— BEGIN GIVEN DATA —

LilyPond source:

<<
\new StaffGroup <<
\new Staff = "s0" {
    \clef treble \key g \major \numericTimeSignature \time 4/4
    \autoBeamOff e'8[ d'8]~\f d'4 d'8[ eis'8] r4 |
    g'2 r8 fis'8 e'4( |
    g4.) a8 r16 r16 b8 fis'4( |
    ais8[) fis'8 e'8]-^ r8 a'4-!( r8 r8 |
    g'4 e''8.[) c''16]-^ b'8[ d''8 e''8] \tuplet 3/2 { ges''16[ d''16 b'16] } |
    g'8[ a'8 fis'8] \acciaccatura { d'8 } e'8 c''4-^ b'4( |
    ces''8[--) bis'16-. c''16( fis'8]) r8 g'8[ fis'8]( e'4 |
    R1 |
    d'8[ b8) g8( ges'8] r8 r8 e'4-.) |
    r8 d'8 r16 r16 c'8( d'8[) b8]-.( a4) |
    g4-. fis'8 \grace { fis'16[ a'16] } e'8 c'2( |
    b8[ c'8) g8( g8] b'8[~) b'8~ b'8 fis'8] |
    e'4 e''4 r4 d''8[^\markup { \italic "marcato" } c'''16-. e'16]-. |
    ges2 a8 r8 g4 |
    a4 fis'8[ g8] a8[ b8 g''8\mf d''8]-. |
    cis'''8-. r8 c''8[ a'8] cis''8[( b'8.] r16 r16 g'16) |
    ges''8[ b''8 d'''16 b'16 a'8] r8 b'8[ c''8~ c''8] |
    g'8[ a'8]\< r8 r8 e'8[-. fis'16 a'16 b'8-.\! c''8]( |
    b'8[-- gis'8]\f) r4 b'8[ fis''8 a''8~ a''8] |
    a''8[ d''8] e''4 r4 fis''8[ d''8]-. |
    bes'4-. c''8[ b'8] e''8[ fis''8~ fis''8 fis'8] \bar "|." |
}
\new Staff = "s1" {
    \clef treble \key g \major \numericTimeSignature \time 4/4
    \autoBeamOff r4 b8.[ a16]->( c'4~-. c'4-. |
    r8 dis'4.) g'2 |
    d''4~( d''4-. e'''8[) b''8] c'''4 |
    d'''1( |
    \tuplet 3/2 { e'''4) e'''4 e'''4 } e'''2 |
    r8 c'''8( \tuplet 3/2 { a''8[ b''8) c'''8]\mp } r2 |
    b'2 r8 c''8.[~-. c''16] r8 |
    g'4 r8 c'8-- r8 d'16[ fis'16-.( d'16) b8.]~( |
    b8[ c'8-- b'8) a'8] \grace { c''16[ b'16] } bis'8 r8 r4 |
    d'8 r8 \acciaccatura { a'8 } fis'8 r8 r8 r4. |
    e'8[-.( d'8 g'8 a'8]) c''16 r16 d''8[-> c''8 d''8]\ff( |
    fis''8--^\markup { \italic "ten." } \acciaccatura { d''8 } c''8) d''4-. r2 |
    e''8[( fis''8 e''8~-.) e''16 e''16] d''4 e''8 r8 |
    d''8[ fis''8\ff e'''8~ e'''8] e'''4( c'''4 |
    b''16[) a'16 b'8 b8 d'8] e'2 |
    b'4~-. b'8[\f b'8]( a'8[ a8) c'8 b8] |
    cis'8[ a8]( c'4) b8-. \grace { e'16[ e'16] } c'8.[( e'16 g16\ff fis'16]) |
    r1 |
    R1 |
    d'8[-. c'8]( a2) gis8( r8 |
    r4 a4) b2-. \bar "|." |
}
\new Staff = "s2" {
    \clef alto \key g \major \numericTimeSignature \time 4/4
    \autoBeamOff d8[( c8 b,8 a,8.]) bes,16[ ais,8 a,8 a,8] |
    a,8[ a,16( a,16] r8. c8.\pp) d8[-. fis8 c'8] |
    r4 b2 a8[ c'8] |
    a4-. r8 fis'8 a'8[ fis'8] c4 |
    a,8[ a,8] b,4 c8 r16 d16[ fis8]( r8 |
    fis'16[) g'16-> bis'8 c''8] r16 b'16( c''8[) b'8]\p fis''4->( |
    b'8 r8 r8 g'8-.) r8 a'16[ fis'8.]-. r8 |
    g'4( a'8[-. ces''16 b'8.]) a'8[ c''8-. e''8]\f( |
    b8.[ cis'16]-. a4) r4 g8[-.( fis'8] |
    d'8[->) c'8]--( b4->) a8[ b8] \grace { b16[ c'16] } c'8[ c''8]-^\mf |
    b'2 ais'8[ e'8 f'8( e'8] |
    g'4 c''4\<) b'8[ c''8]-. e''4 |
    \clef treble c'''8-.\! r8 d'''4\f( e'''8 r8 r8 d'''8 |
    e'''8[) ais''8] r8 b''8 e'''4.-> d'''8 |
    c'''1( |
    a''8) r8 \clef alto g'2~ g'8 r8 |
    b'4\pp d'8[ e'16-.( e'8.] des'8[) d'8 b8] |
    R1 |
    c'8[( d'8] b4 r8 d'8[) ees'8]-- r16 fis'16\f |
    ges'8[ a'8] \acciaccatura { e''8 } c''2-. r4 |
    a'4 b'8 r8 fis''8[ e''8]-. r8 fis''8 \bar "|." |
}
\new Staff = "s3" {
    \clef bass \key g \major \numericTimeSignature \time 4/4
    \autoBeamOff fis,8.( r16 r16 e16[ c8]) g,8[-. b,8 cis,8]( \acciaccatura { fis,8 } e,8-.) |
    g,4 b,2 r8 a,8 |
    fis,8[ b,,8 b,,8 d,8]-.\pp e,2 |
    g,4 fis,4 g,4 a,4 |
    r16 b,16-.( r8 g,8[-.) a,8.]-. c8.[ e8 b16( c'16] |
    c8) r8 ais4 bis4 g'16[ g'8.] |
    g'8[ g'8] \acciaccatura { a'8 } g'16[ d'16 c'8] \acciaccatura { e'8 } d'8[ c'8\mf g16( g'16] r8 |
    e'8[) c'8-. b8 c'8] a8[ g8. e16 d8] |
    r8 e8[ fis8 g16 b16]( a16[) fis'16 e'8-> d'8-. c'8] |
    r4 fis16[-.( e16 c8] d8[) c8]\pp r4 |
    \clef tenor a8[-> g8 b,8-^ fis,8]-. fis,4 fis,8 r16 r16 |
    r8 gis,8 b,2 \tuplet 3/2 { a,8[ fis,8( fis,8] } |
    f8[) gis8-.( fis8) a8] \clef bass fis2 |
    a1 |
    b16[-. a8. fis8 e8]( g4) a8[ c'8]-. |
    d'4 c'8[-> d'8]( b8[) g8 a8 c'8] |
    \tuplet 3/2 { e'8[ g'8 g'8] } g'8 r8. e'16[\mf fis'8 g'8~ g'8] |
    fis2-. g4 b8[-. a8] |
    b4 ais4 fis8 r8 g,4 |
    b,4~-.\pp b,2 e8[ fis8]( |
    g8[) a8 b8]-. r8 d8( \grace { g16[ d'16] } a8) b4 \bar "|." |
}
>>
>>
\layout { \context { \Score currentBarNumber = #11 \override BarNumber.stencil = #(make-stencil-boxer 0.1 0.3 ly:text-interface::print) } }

— END GIVEN DATA —

TASK: Pick out every line of the records that contains the string "autoBeamOff" and copy each of those lines.

FINAL ANSWER:
    \autoBeamOff e'8[ d'8]~\f d'4 d'8[ eis'8] r4 |
    \autoBeamOff r4 b8.[ a16]->( c'4~-. c'4-. |
    \autoBeamOff d8[( c8 b,8 a,8.]) bes,16[ ais,8 a,8 a,8] |
    \autoBeamOff fis,8.( r16 r16 e16[ c8]) g,8[-. b,8 cis,8]( \acciaccatura { fis,8 } e,8-.) |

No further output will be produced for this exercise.